> _Assigned task_: Would you copy out only the lines from the one with "IC202 pin in+: VE -> +9V" to the end of the records, exactly as they stand?

> _Dataset entries_:
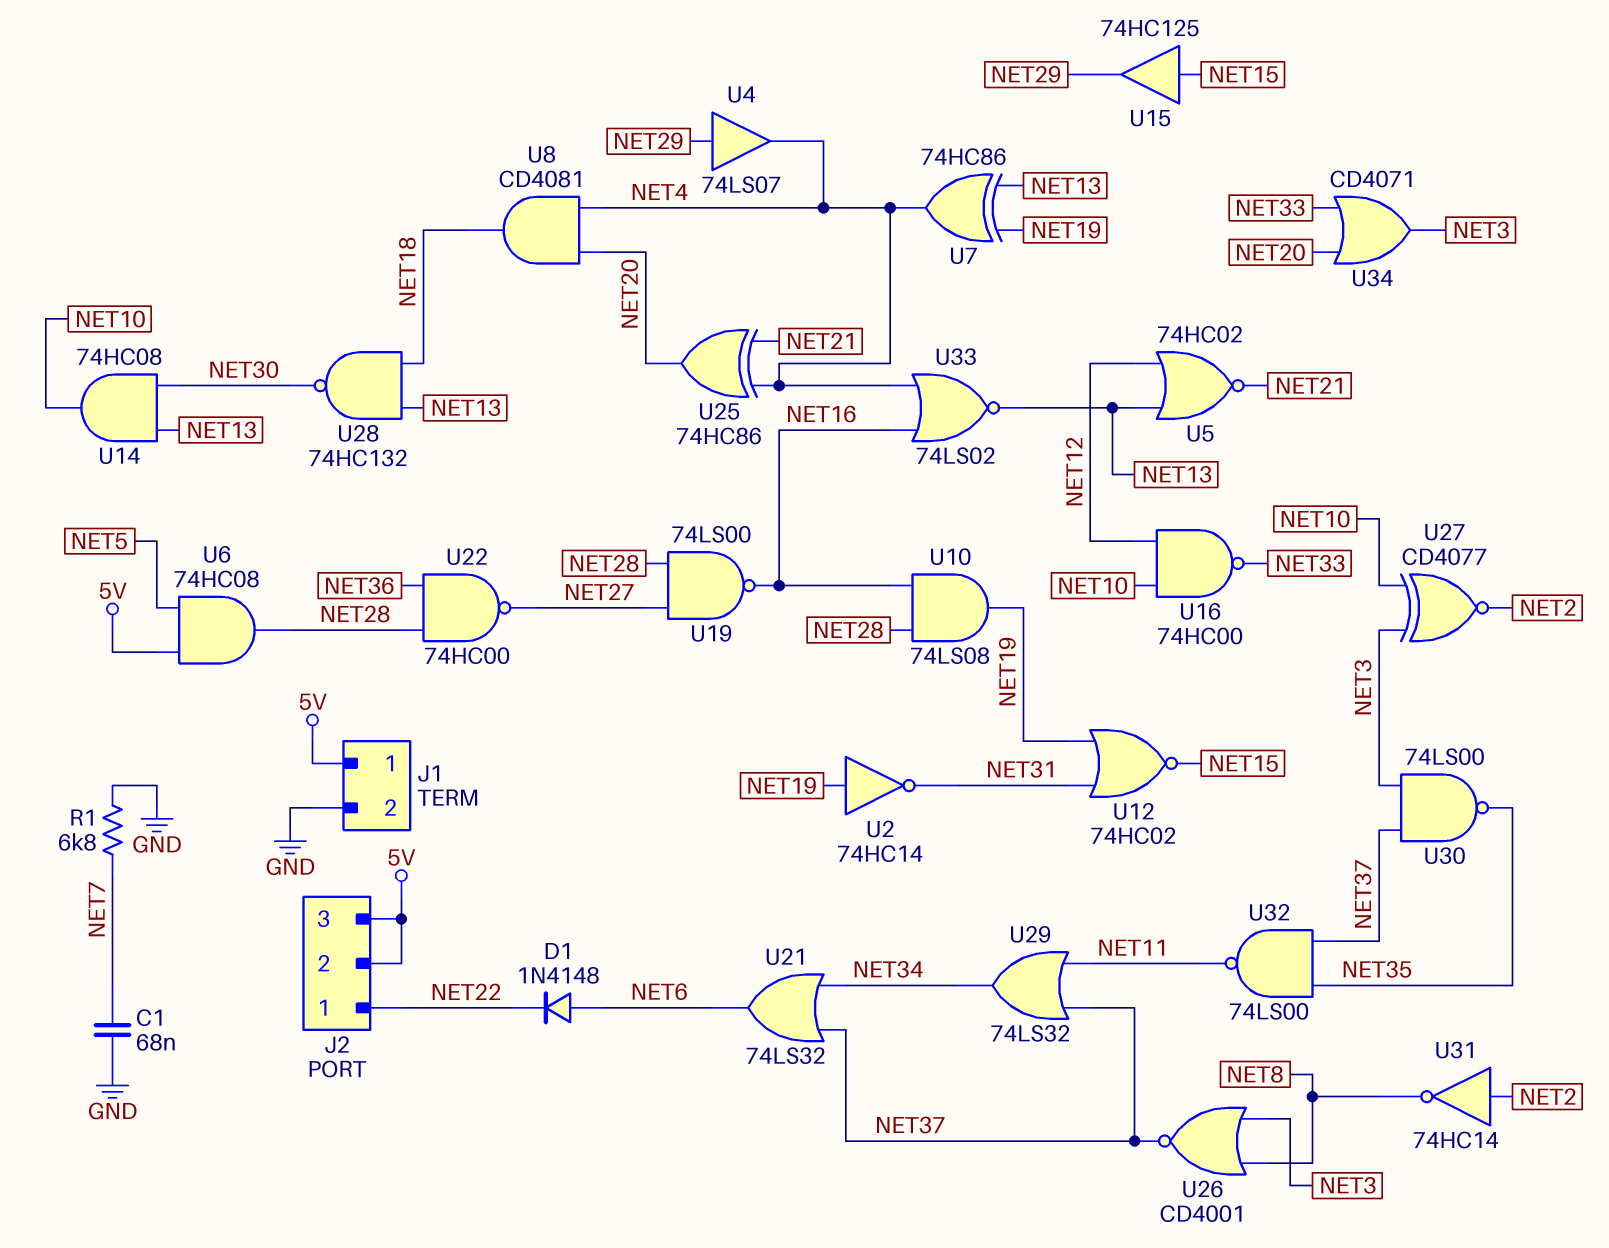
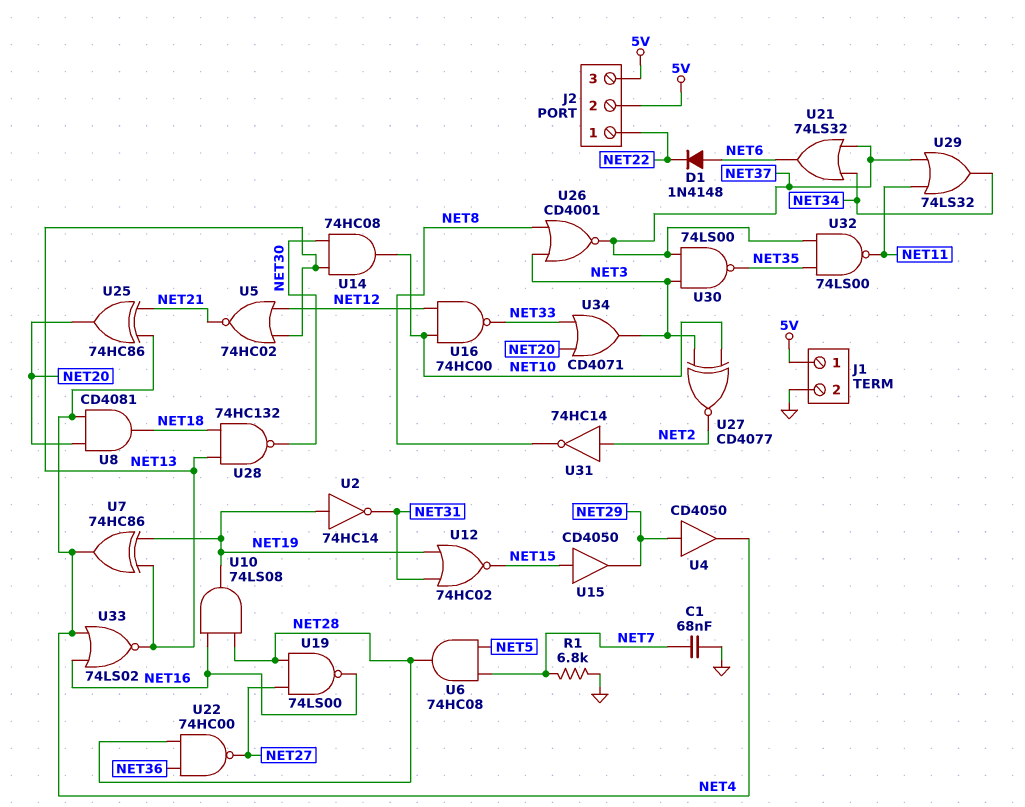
U4: buffer 74LS07 (in NET29, out NET4) -> buffer CD4050 (in NET29, out NET4)
U6: AND 74HC08 (in 5V, in NET5, out NET28) -> AND 74HC08 (in NET5, in NET7, out NET28)
U15: buffer 74HC125 (in NET15, out NET29) -> buffer CD4050 (in NET15, out NET29)

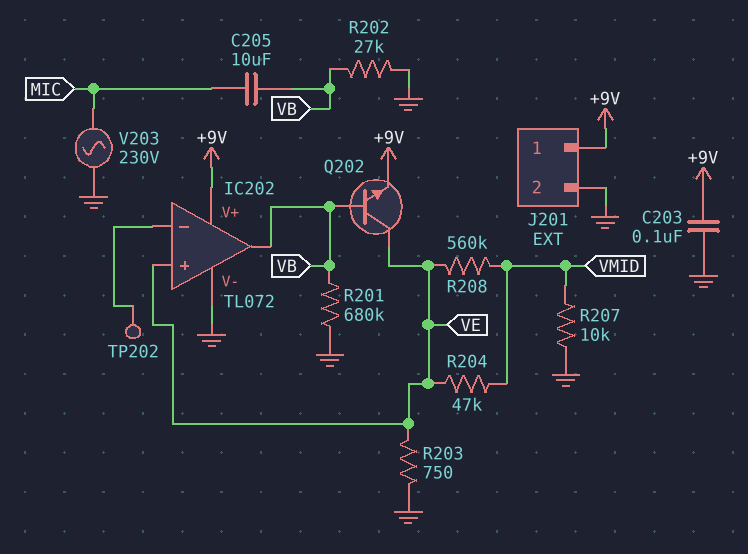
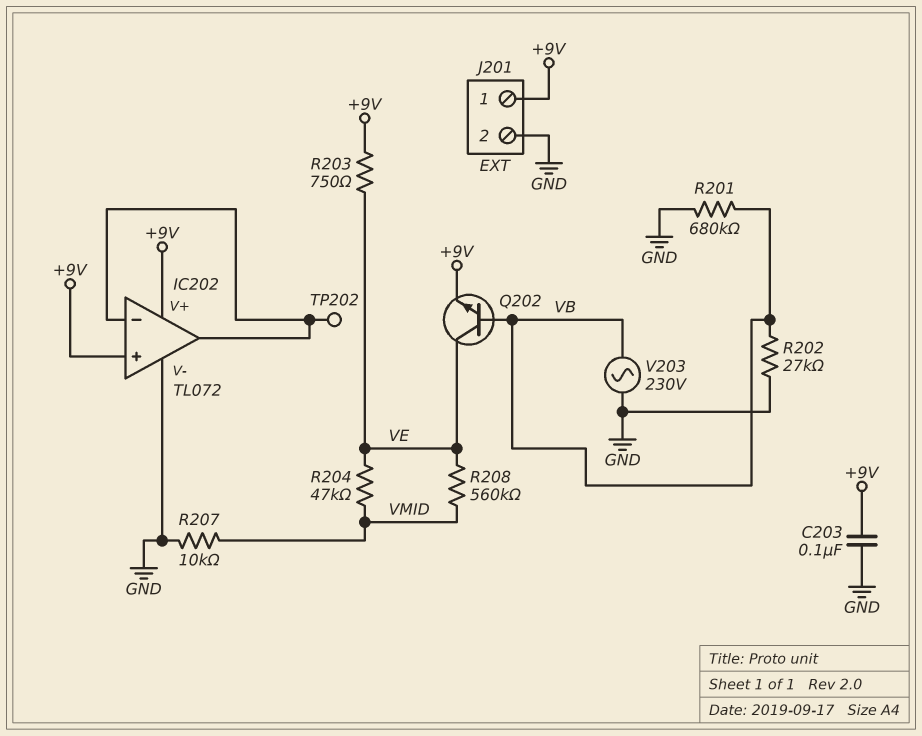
C205: 10uF (MIC, VB) -> none
IC202 pin in+: VE -> +9V
IC202 pin out: VB -> IC202/in-
R203: 750 (GND, VE) -> 750 (+9V, VE)
V203: AC 230V (GND, MIC) -> AC 230V (GND, VB)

> _Task answer_:
IC202 pin in+: VE -> +9V
IC202 pin out: VB -> IC202/in-
R203: 750 (GND, VE) -> 750 (+9V, VE)
V203: AC 230V (GND, MIC) -> AC 230V (GND, VB)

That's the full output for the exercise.